§ WHAT THE EXERCISE ASKS:
Repeat every entry word for word; omit all pictures.
***** DATA UNDER STUDY
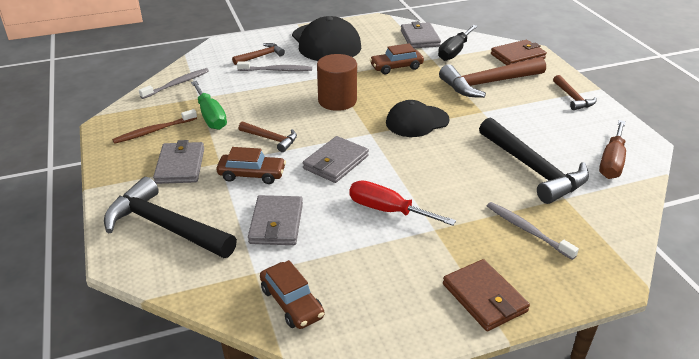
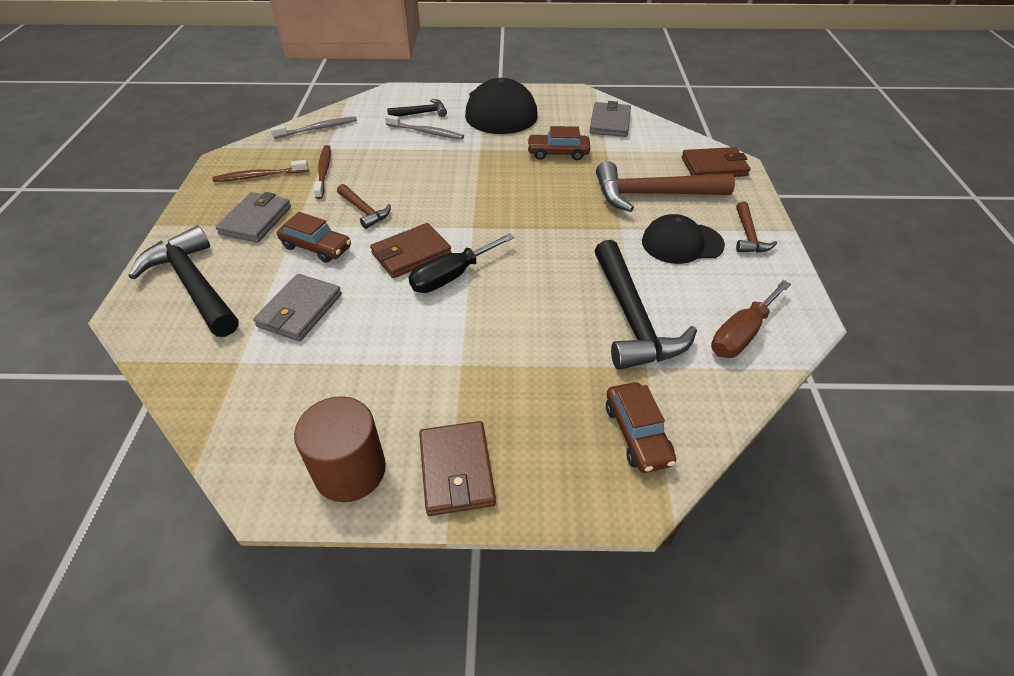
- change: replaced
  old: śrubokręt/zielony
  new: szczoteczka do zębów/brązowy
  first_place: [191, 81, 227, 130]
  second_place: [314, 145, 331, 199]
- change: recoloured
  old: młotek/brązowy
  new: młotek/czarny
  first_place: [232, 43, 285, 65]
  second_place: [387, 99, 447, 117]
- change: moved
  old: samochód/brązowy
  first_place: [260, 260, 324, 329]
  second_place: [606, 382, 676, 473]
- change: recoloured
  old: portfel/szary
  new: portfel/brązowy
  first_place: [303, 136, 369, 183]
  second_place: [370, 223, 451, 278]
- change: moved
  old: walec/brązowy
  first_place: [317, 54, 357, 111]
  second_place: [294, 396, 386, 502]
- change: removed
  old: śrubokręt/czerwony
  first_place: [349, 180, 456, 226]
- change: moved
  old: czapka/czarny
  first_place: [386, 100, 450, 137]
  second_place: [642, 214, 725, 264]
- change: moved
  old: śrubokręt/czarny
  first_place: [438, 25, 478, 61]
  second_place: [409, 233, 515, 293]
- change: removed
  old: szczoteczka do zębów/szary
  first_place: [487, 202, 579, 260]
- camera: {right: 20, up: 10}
**********
§ TASK SOLUTION:
- change: replaced
  old: śrubokręt/zielony
  new: szczoteczka do zębów/brązowy
  first_place: [191, 81, 227, 130]
  second_place: [314, 145, 331, 199]
- change: recoloured
  old: młotek/brązowy
  new: młotek/czarny
  first_place: [232, 43, 285, 65]
  second_place: [387, 99, 447, 117]
- change: moved
  old: samochód/brązowy
  first_place: [260, 260, 324, 329]
  second_place: [606, 382, 676, 473]
- change: recoloured
  old: portfel/szary
  new: portfel/brązowy
  first_place: [303, 136, 369, 183]
  second_place: [370, 223, 451, 278]
- change: moved
  old: walec/brązowy
  first_place: [317, 54, 357, 111]
  second_place: [294, 396, 386, 502]
- change: removed
  old: śrubokręt/czerwony
  first_place: [349, 180, 456, 226]
- change: moved
  old: czapka/czarny
  first_place: [386, 100, 450, 137]
  second_place: [642, 214, 725, 264]
- change: moved
  old: śrubokręt/czarny
  first_place: [438, 25, 478, 61]
  second_place: [409, 233, 515, 293]
- change: removed
  old: szczoteczka do zębów/szary
  first_place: [487, 202, 579, 260]
- camera: {right: 20, up: 10}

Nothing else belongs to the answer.